Restate the data below word for word. Leave the images out.

[Opening Supplied material section]

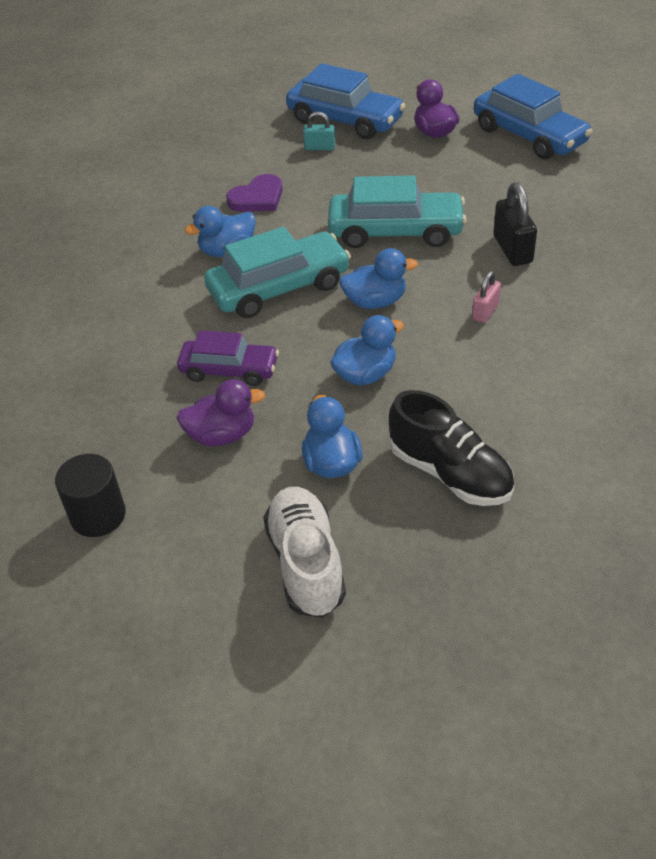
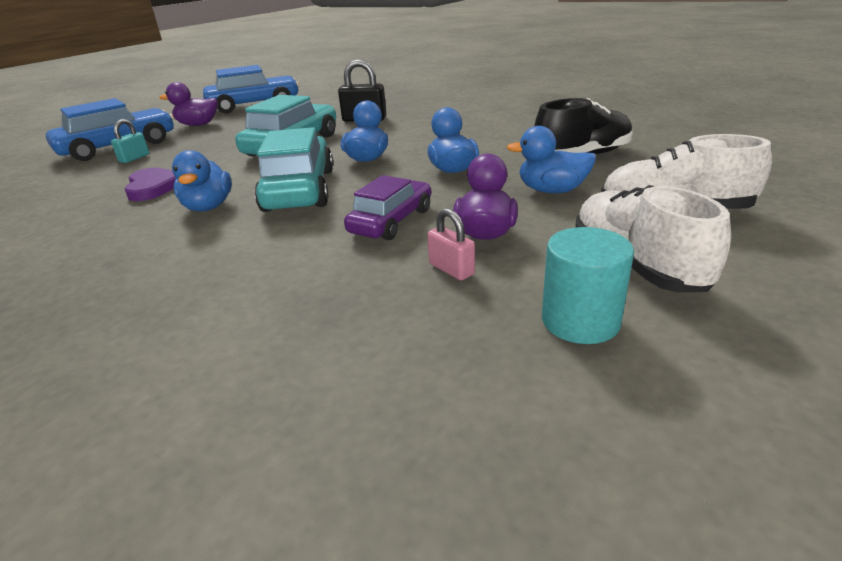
camera: 70 degrees left, 15 degrees down
(98, 515) = (580, 321): black cylinder -> turquoise cylinder
(187, 541) = (636, 265): none -> white shoe
(485, 311) = (419, 131): pink padlock -> pink padlock (451, 269)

[Closing Supplied material section]

» **Answer to this task**:
camera: 70 degrees left, 15 degrees down
(98, 515) = (580, 321): black cylinder -> turquoise cylinder
(187, 541) = (636, 265): none -> white shoe
(485, 311) = (419, 131): pink padlock -> pink padlock (451, 269)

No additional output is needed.